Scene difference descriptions
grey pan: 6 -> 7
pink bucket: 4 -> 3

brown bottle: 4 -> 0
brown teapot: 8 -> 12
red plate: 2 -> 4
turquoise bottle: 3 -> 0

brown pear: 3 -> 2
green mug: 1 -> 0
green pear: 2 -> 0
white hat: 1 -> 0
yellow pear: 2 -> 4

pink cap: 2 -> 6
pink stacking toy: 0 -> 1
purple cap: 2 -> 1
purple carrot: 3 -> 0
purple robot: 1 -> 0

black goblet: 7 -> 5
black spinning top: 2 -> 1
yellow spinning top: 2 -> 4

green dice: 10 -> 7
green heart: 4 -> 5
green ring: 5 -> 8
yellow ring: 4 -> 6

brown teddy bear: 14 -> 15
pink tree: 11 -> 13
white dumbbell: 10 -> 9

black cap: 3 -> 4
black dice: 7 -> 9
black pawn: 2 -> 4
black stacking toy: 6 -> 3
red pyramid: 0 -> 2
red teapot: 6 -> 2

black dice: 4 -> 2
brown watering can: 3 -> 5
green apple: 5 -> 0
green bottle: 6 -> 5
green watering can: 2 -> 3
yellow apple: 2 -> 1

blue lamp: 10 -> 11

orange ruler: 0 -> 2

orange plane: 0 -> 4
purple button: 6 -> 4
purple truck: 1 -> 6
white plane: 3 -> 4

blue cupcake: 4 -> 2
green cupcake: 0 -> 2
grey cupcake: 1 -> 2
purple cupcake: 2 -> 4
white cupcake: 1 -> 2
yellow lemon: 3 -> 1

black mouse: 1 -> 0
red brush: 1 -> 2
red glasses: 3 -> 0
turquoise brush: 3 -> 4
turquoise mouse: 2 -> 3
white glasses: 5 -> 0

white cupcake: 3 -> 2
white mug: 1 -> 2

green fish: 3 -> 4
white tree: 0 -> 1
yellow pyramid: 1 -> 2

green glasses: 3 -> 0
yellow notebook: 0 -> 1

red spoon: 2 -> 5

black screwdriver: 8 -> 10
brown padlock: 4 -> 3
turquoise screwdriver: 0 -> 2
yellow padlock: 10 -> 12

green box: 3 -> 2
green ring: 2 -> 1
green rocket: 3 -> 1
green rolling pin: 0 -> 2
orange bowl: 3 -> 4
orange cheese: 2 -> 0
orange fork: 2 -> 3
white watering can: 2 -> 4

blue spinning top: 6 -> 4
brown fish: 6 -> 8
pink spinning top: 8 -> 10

Problem details:
Each entry must appear in the reply exactly as written.

Completed task:
grey pan: 6 -> 7
pink bucket: 4 -> 3

brown bottle: 4 -> 0
brown teapot: 8 -> 12
red plate: 2 -> 4
turquoise bottle: 3 -> 0

brown pear: 3 -> 2
green mug: 1 -> 0
green pear: 2 -> 0
white hat: 1 -> 0
yellow pear: 2 -> 4

pink cap: 2 -> 6
pink stacking toy: 0 -> 1
purple cap: 2 -> 1
purple carrot: 3 -> 0
purple robot: 1 -> 0

black goblet: 7 -> 5
black spinning top: 2 -> 1
yellow spinning top: 2 -> 4

green dice: 10 -> 7
green heart: 4 -> 5
green ring: 5 -> 8
yellow ring: 4 -> 6

brown teddy bear: 14 -> 15
pink tree: 11 -> 13
white dumbbell: 10 -> 9

black cap: 3 -> 4
black dice: 7 -> 9
black pawn: 2 -> 4
black stacking toy: 6 -> 3
red pyramid: 0 -> 2
red teapot: 6 -> 2

black dice: 4 -> 2
brown watering can: 3 -> 5
green apple: 5 -> 0
green bottle: 6 -> 5
green watering can: 2 -> 3
yellow apple: 2 -> 1

blue lamp: 10 -> 11

orange ruler: 0 -> 2

orange plane: 0 -> 4
purple button: 6 -> 4
purple truck: 1 -> 6
white plane: 3 -> 4

blue cupcake: 4 -> 2
green cupcake: 0 -> 2
grey cupcake: 1 -> 2
purple cupcake: 2 -> 4
white cupcake: 1 -> 2
yellow lemon: 3 -> 1

black mouse: 1 -> 0
red brush: 1 -> 2
red glasses: 3 -> 0
turquoise brush: 3 -> 4
turquoise mouse: 2 -> 3
white glasses: 5 -> 0

white cupcake: 3 -> 2
white mug: 1 -> 2

green fish: 3 -> 4
white tree: 0 -> 1
yellow pyramid: 1 -> 2

green glasses: 3 -> 0
yellow notebook: 0 -> 1

red spoon: 2 -> 5

black screwdriver: 8 -> 10
brown padlock: 4 -> 3
turquoise screwdriver: 0 -> 2
yellow padlock: 10 -> 12

green box: 3 -> 2
green ring: 2 -> 1
green rocket: 3 -> 1
green rolling pin: 0 -> 2
orange bowl: 3 -> 4
orange cheese: 2 -> 0
orange fork: 2 -> 3
white watering can: 2 -> 4

blue spinning top: 6 -> 4
brown fish: 6 -> 8
pink spinning top: 8 -> 10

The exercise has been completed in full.